GOAL OF THE EXERCISE
Across all the entries, how many lines hold "cactus"? Answer with that number and nothing else.

Stored data entries
___

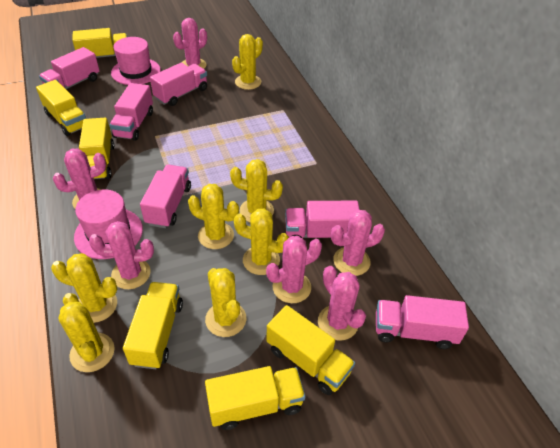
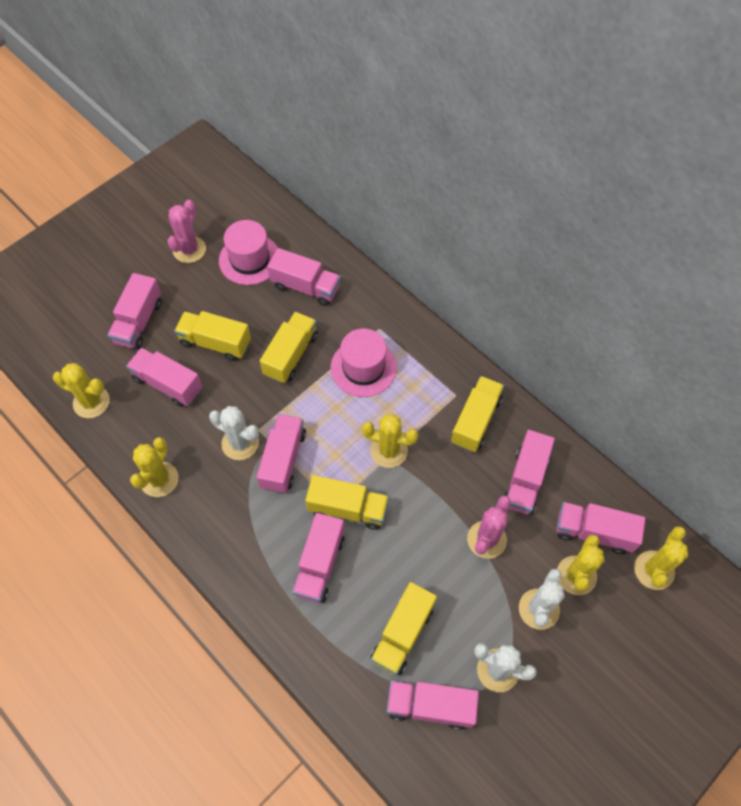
pink cactus: 6 -> 2
pink truck: 6 -> 8
white cactus: 0 -> 3
yellow cactus: 7 -> 5
yellow truck: 6 -> 5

___

ANSWER BOX
3